Where a line contains "(369, 252) = (452, 174): red", start there and write out that line and each one after it, word for word, through the final line of the entries; add nothing else.

════════

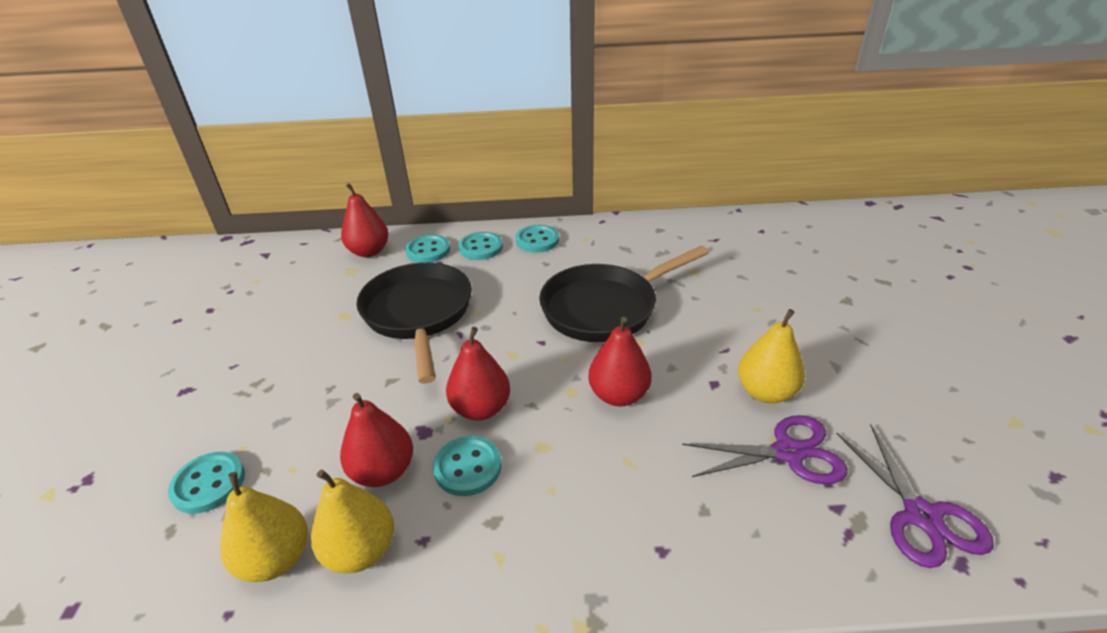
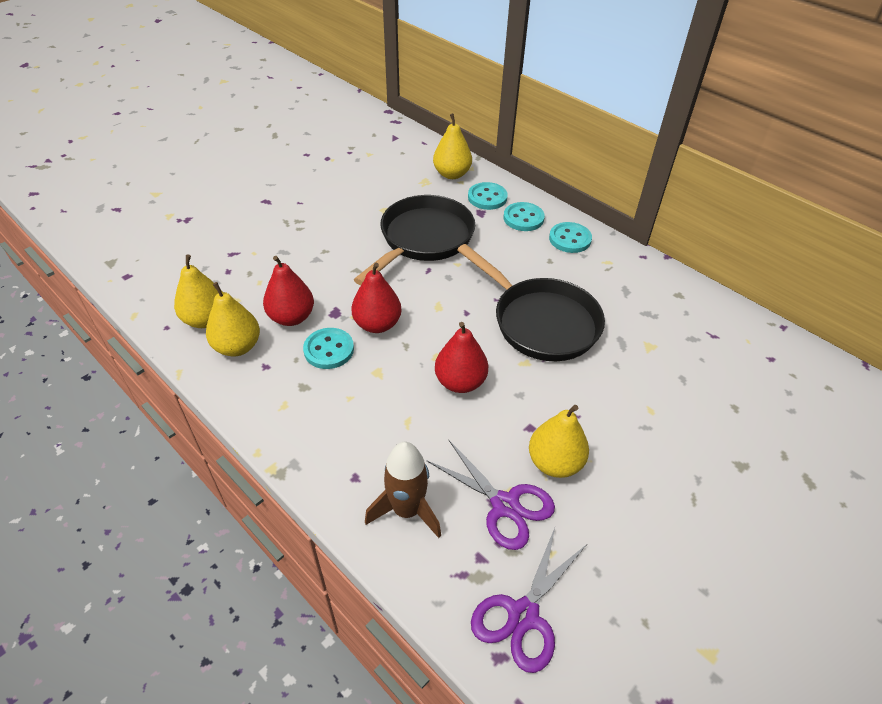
camera: 45 degrees right, 10 degrees up
(208, 484) = (222, 260): turquoise button -> none
(369, 252) = (452, 174): red pear -> yellow pear
(605, 307) = (540, 322): black pan -> black pan turned 150 degrees counterclockwise
(740, 531) = (407, 510): none -> brown rocket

════════

**RESPONSE AREA:**
(369, 252) = (452, 174): red pear -> yellow pear
(605, 307) = (540, 322): black pan -> black pan turned 150 degrees counterclockwise
(740, 531) = (407, 510): none -> brown rocket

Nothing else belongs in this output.